◆ About this task:
Write out the entries below once more, exactly, with the pictures left out.

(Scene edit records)

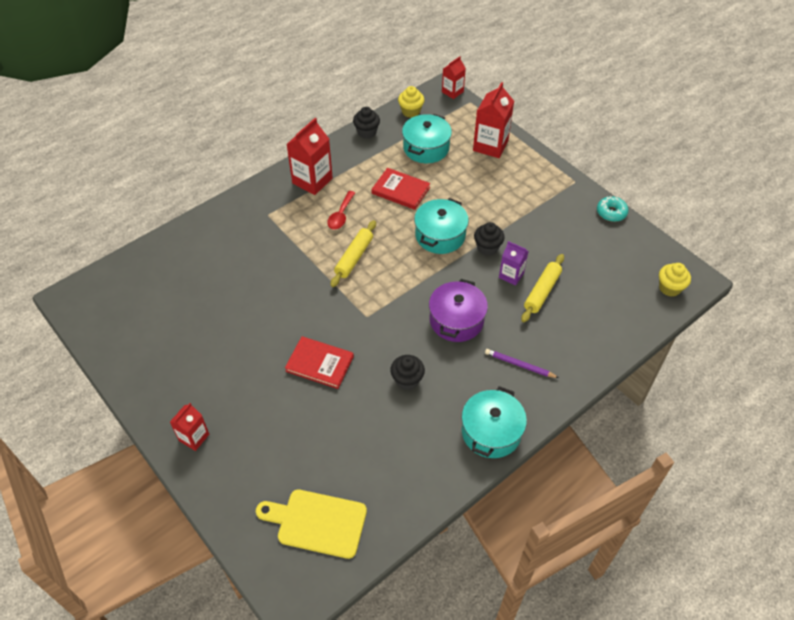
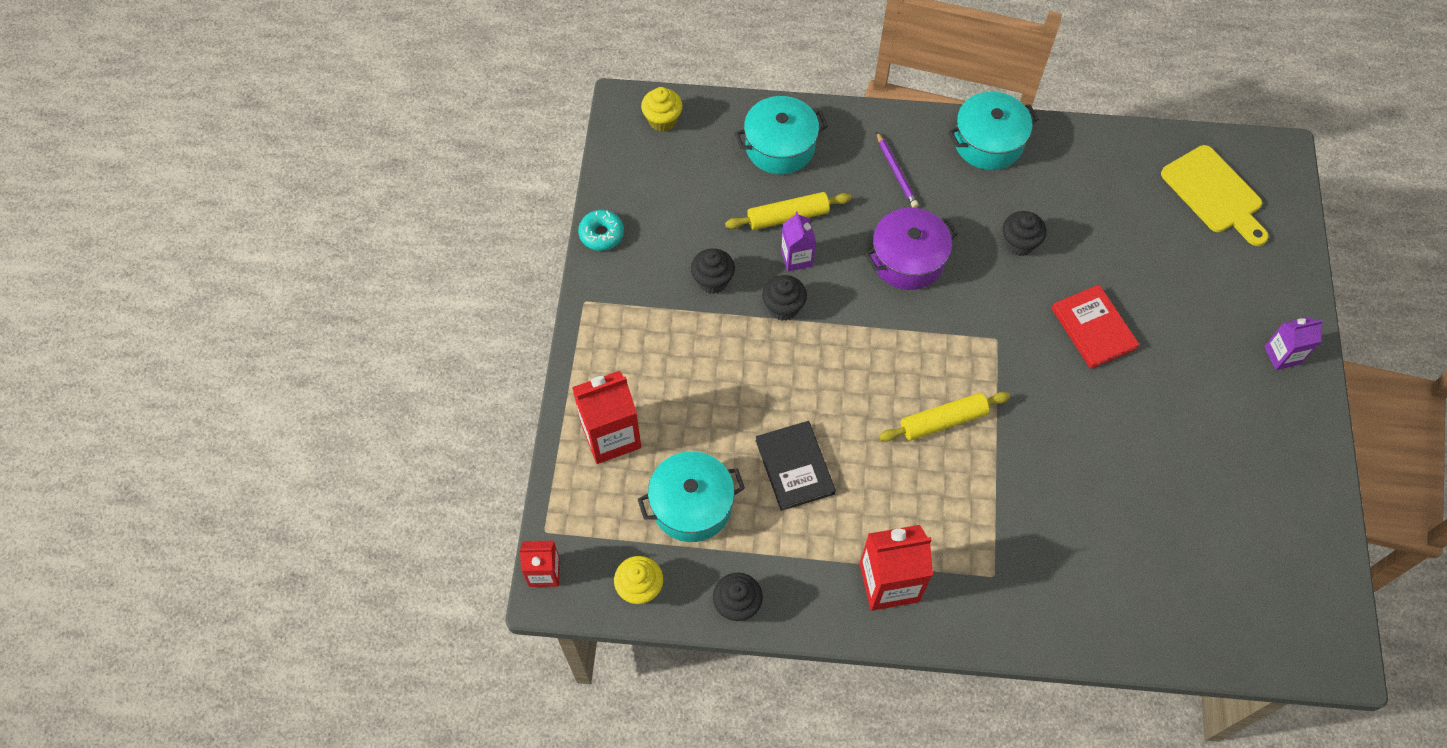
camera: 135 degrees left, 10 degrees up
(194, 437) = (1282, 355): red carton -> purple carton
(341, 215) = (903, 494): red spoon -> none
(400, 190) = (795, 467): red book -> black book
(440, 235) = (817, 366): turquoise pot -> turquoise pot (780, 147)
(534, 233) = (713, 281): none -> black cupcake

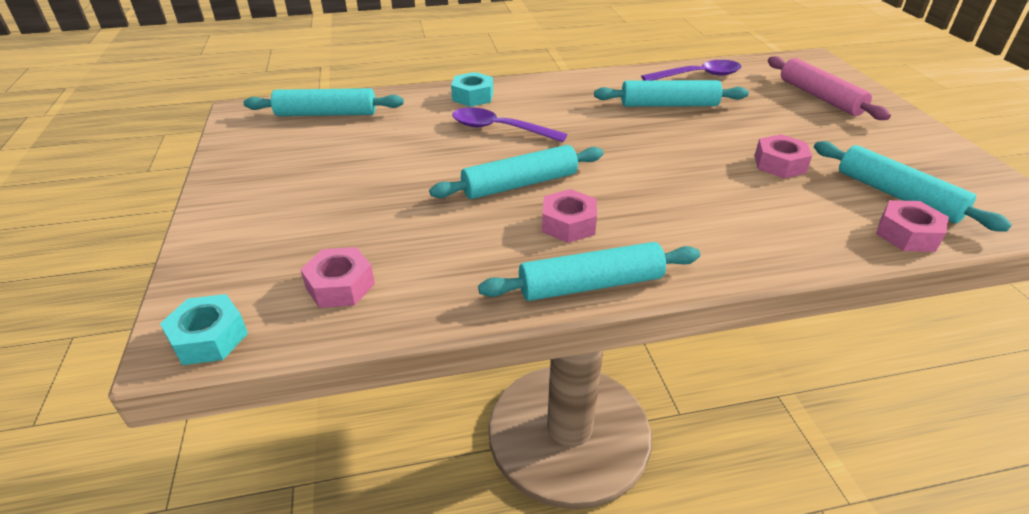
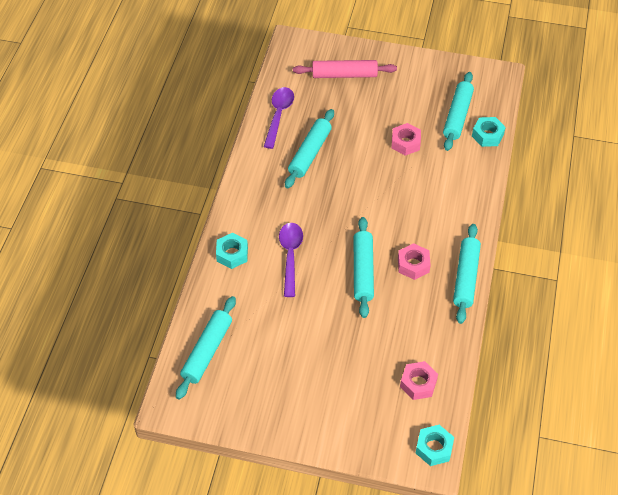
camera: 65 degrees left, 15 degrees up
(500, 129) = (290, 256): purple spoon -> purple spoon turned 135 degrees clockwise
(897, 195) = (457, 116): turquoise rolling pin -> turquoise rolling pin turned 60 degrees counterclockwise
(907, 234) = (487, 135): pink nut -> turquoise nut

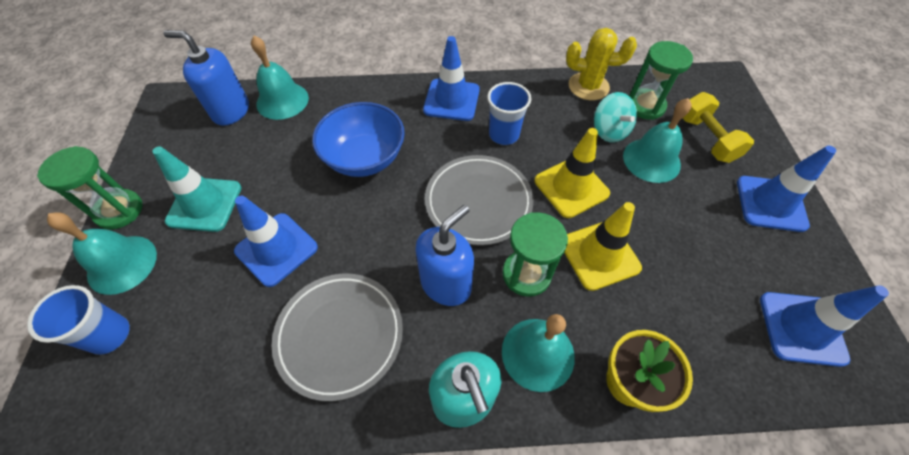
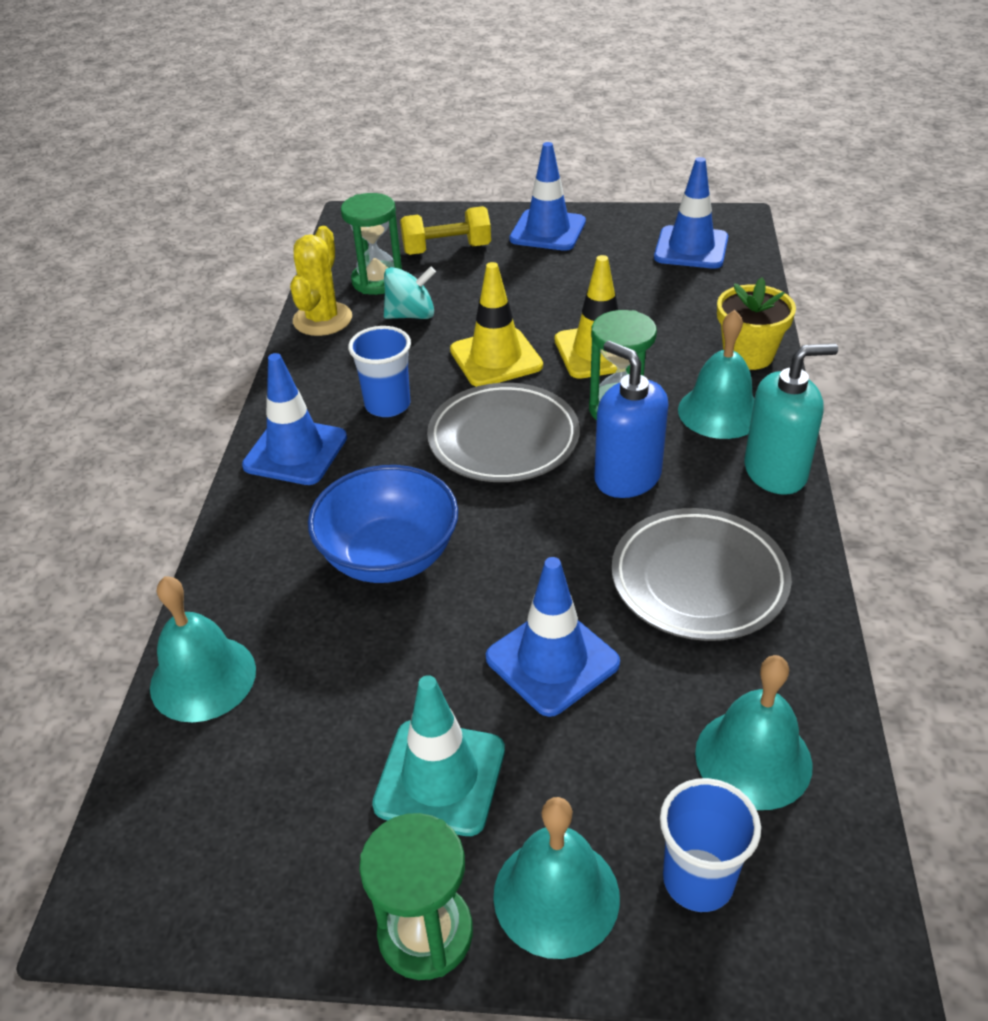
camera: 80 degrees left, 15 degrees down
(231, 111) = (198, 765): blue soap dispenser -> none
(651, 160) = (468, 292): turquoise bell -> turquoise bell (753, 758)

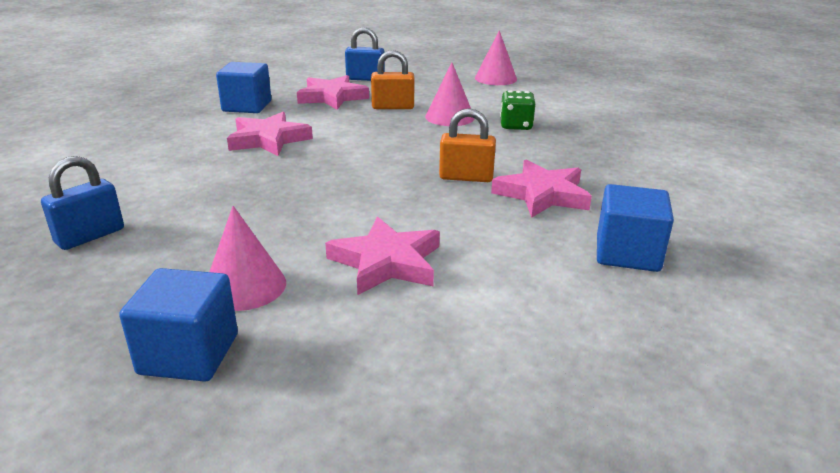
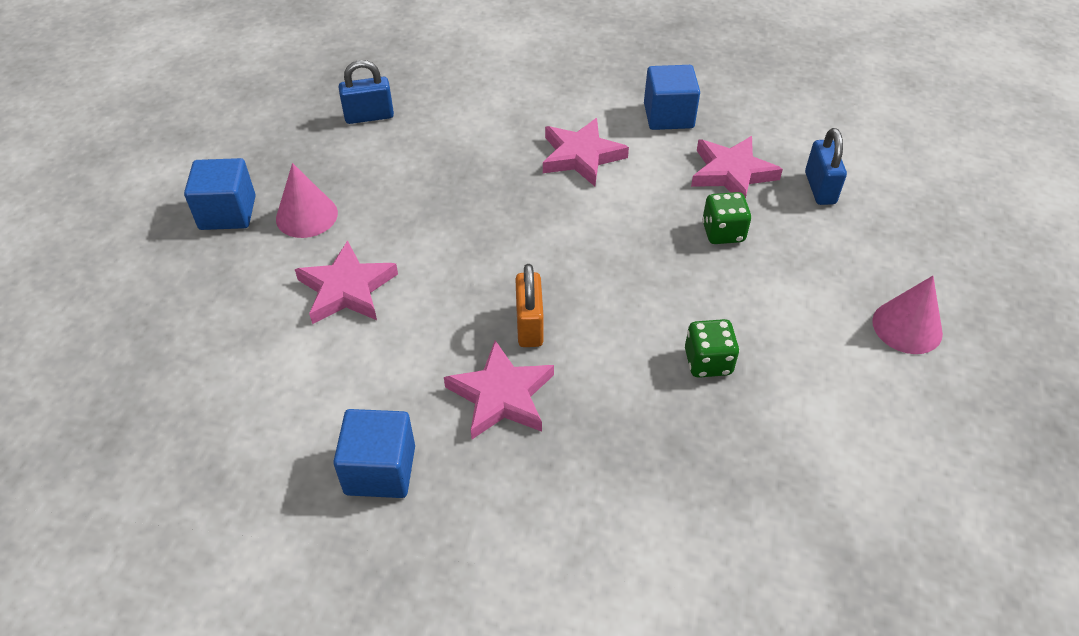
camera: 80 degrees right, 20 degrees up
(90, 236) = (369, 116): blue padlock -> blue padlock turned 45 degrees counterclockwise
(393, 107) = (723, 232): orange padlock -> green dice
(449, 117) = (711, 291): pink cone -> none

◆ Output:
camera: 135 degrees left, 10 degrees up
(194, 437) = (1282, 355): red carton -> purple carton
(341, 215) = (903, 494): red spoon -> none
(400, 190) = (795, 467): red book -> black book
(440, 235) = (817, 366): turquoise pot -> turquoise pot (780, 147)
(534, 233) = (713, 281): none -> black cupcake

camera: 65 degrees left, 15 degrees up
(500, 129) = (290, 256): purple spoon -> purple spoon turned 135 degrees clockwise
(897, 195) = (457, 116): turquoise rolling pin -> turquoise rolling pin turned 60 degrees counterclockwise
(907, 234) = (487, 135): pink nut -> turquoise nut

camera: 80 degrees left, 15 degrees down
(231, 111) = (198, 765): blue soap dispenser -> none
(651, 160) = (468, 292): turquoise bell -> turquoise bell (753, 758)

camera: 80 degrees right, 20 degrees up
(90, 236) = (369, 116): blue padlock -> blue padlock turned 45 degrees counterclockwise
(393, 107) = (723, 232): orange padlock -> green dice
(449, 117) = (711, 291): pink cone -> none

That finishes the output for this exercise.